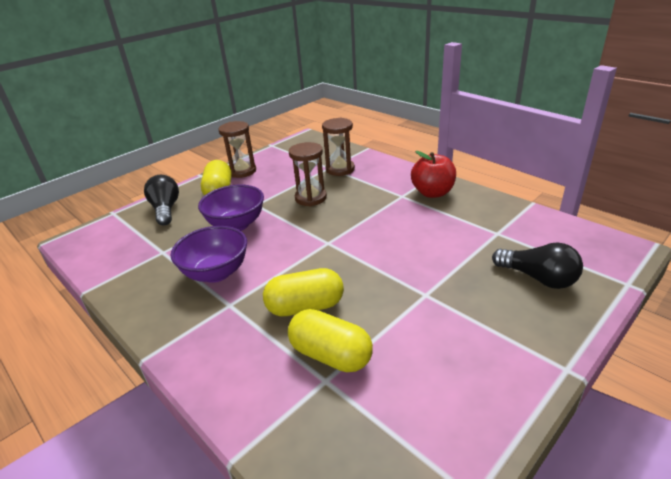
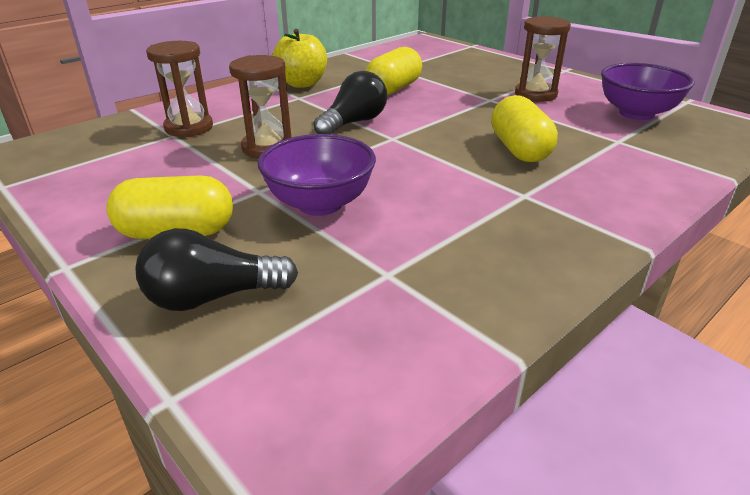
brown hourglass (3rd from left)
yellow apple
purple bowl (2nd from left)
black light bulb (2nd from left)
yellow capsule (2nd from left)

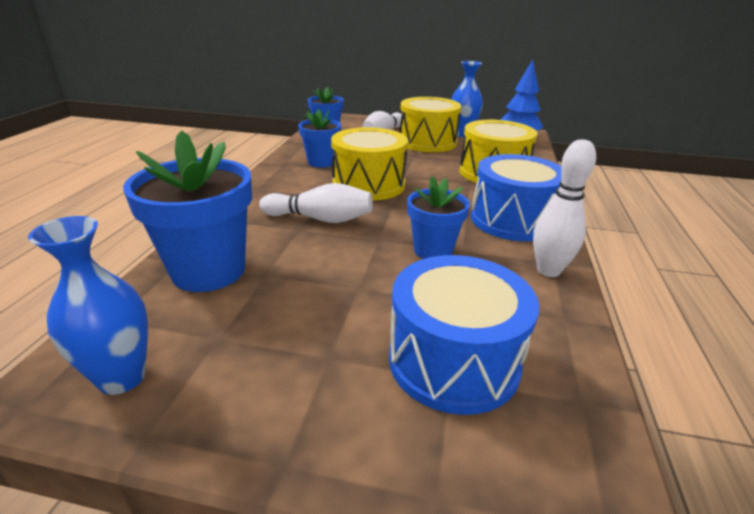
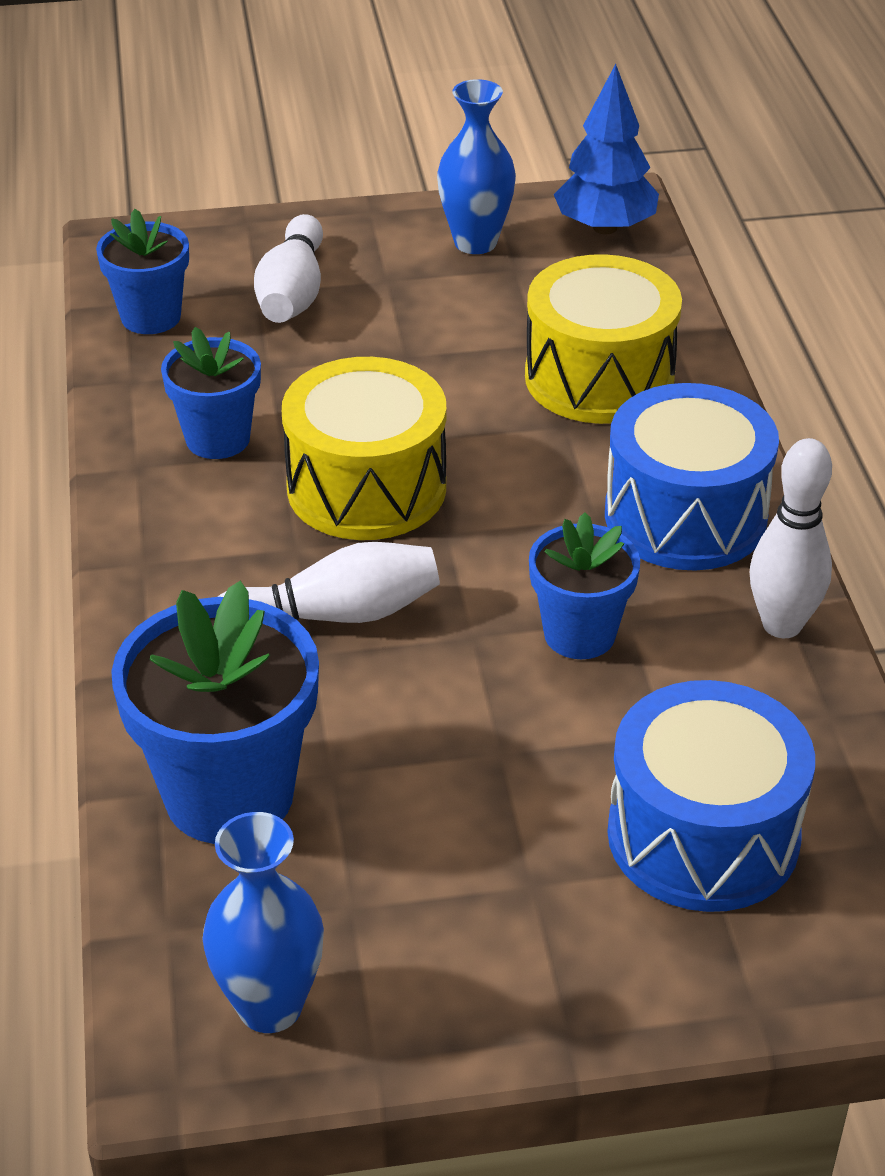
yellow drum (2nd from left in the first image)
──────────────────────────────
■ **Exercise details**
Exact copy, pictures removed: set down the whole listing above.

■ **Result of the task**
brown hourglass (3rd from left)
yellow apple
purple bowl (2nd from left)
black light bulb (2nd from left)
yellow capsule (2nd from left)

yellow drum (2nd from left in the first image)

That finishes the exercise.